## [WHAT THE TASK REQUIRES]
Please give the records below again in full, exactly, with the images left out.

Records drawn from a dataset

□ □ □ □ □ □ □

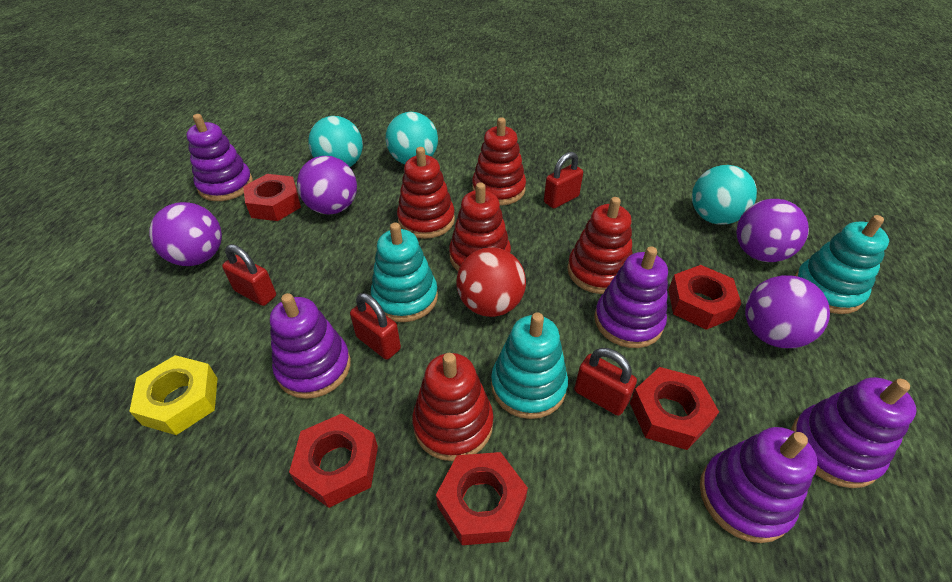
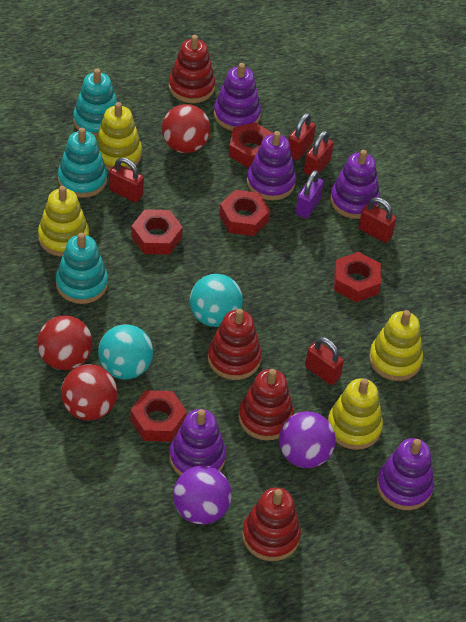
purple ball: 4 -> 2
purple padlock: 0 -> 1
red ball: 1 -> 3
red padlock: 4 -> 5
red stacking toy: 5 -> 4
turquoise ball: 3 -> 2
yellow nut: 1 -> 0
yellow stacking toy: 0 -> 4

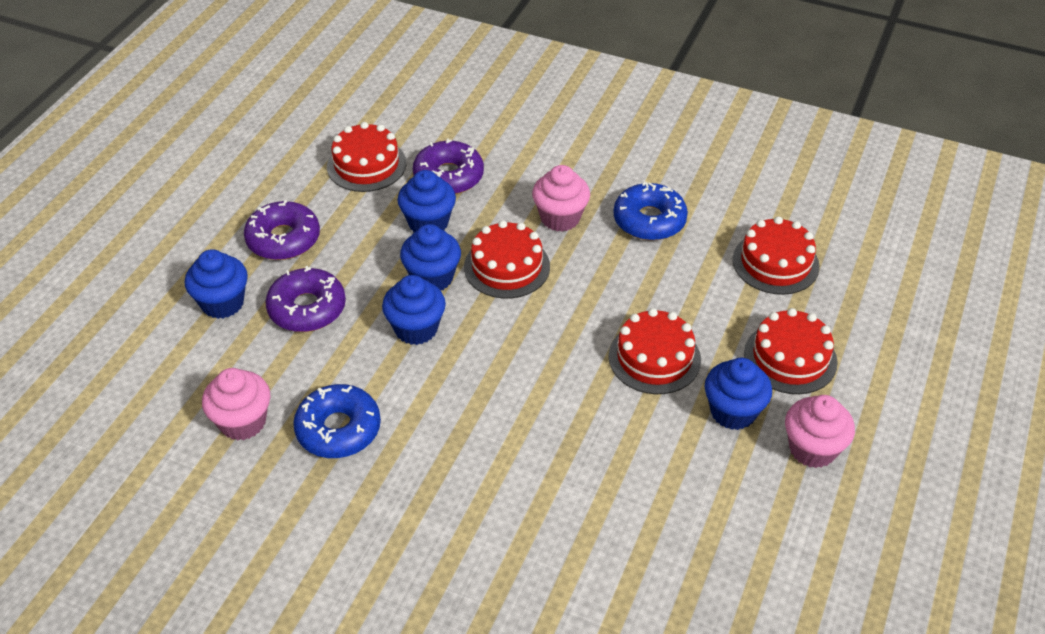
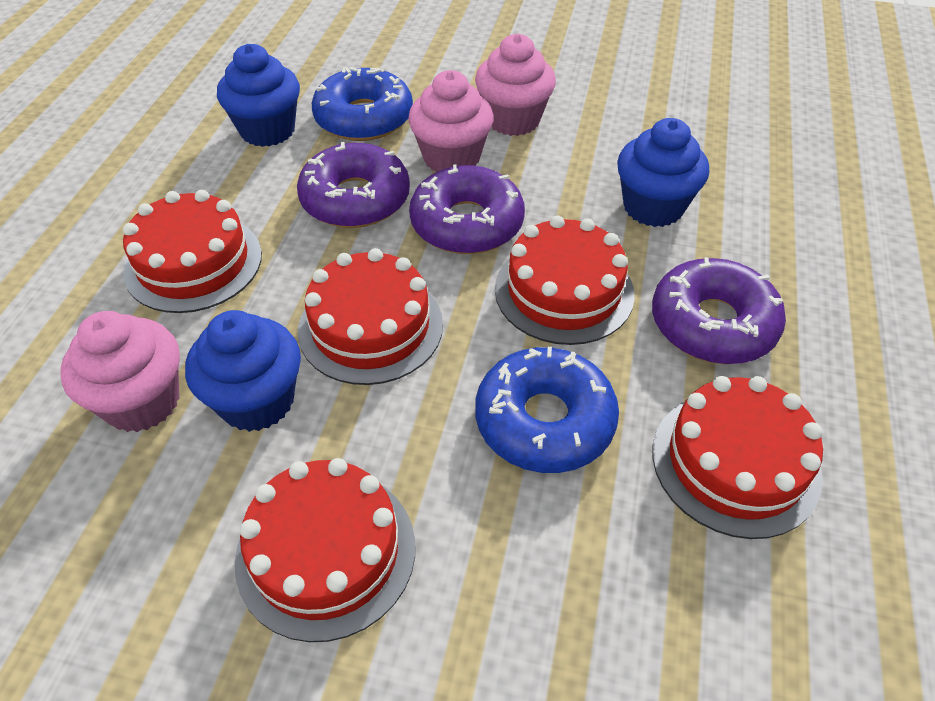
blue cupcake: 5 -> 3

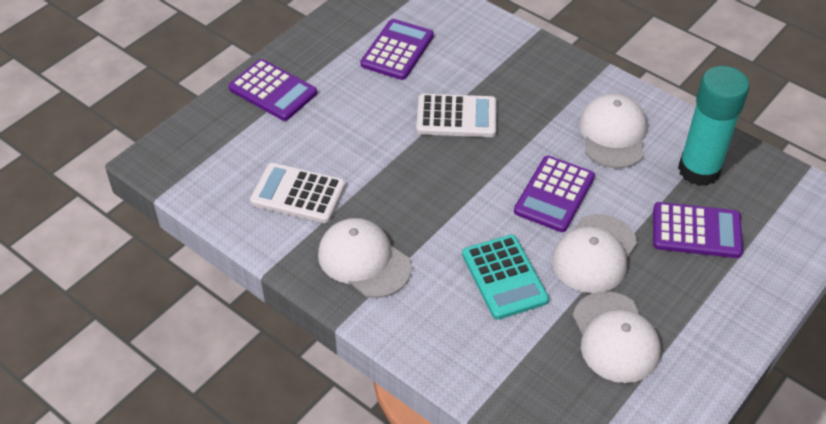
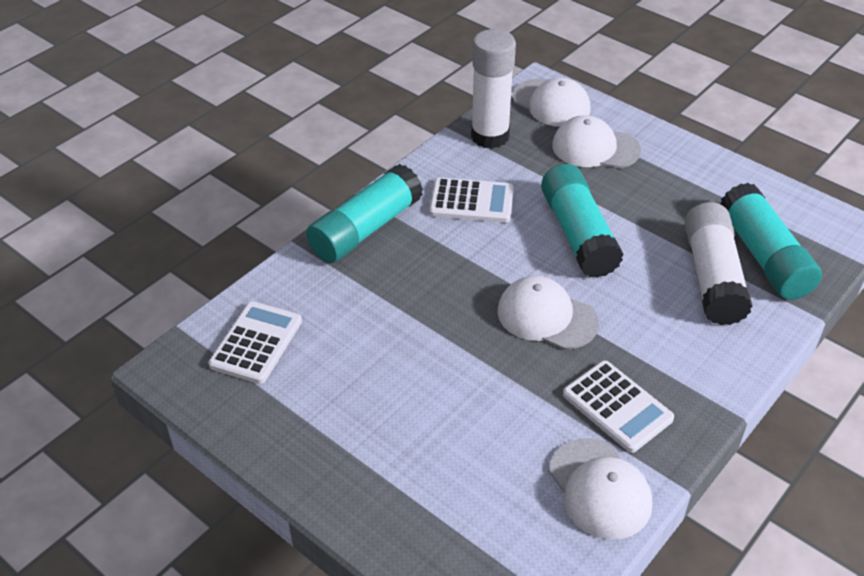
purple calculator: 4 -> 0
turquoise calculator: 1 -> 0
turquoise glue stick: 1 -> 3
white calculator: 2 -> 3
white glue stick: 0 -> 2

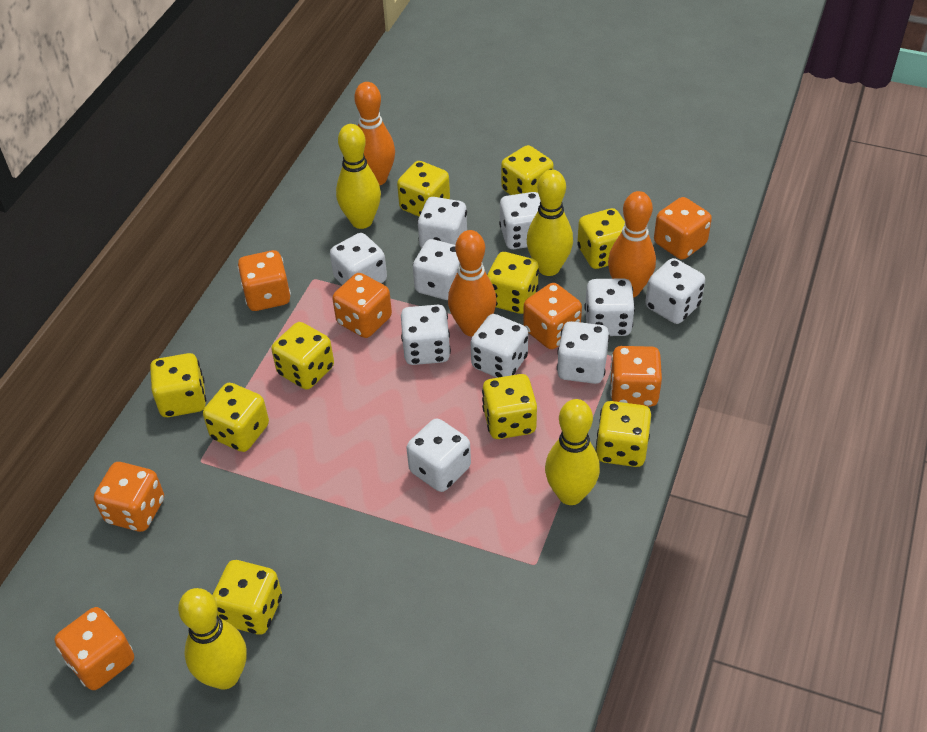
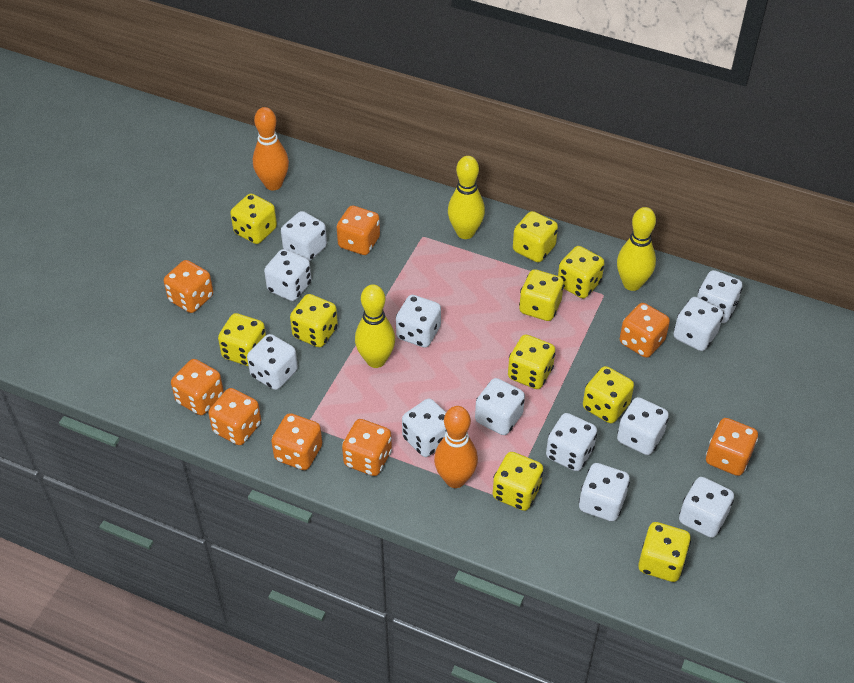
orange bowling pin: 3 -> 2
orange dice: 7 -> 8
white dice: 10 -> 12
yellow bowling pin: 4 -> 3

□ □ □ □ □ □ □

## [EXPECTED ANSWER]
purple ball: 4 -> 2
purple padlock: 0 -> 1
red ball: 1 -> 3
red padlock: 4 -> 5
red stacking toy: 5 -> 4
turquoise ball: 3 -> 2
yellow nut: 1 -> 0
yellow stacking toy: 0 -> 4

blue cupcake: 5 -> 3

purple calculator: 4 -> 0
turquoise calculator: 1 -> 0
turquoise glue stick: 1 -> 3
white calculator: 2 -> 3
white glue stick: 0 -> 2

orange bowling pin: 3 -> 2
orange dice: 7 -> 8
white dice: 10 -> 12
yellow bowling pin: 4 -> 3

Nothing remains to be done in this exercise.